What to work on ->
The full listing is to be transcribed exactly, with each picture left out.

The data ->
>>>>>
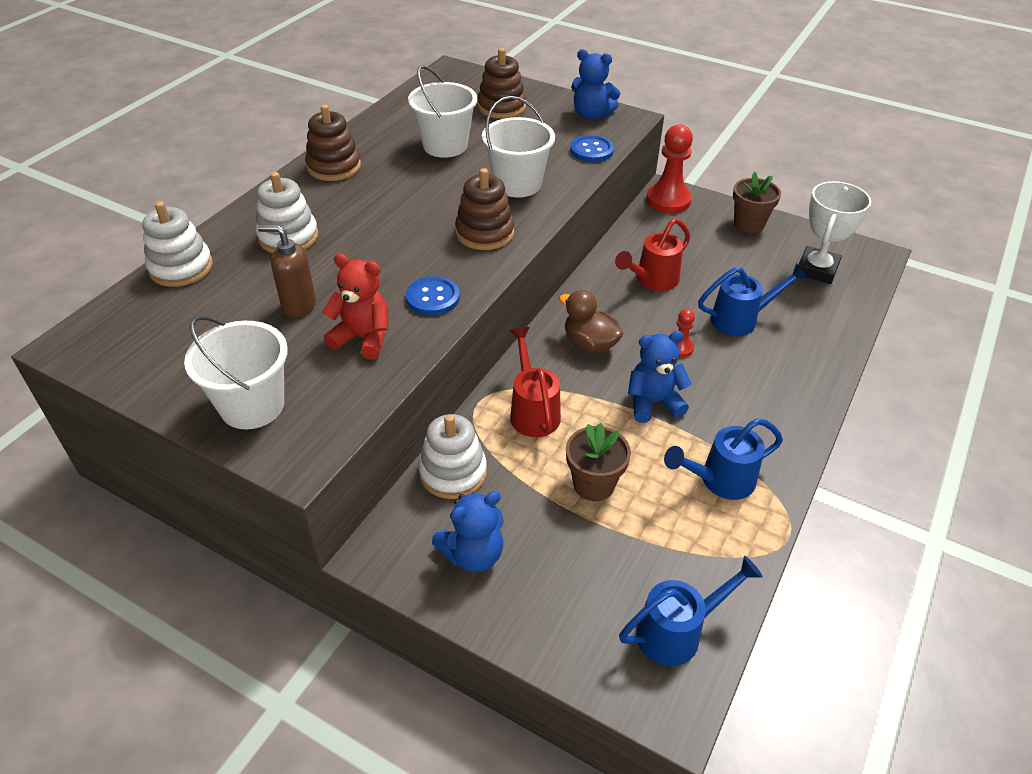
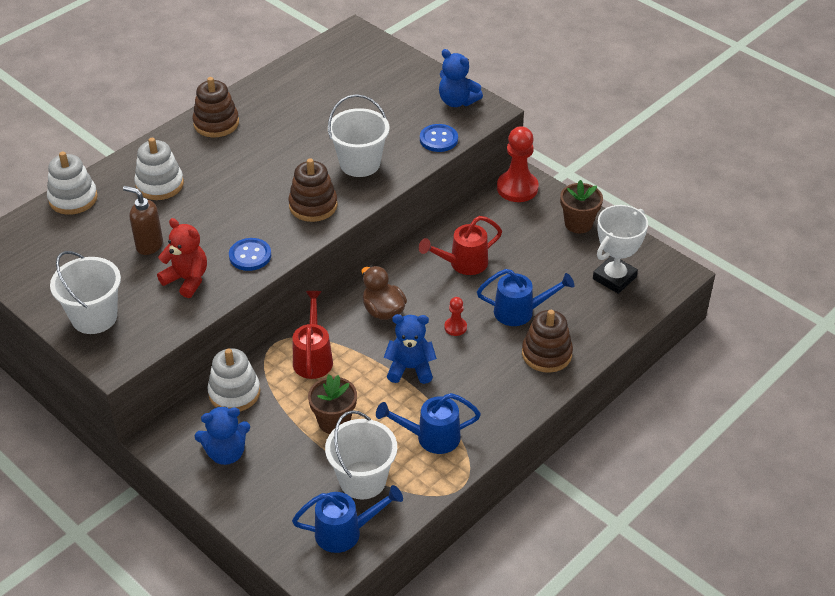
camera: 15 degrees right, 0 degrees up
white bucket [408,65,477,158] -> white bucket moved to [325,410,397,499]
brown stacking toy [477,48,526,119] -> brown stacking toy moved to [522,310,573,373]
<<<<<
Task result ->
camera: 15 degrees right, 0 degrees up
white bucket [408,65,477,158] -> white bucket moved to [325,410,397,499]
brown stacking toy [477,48,526,119] -> brown stacking toy moved to [522,310,573,373]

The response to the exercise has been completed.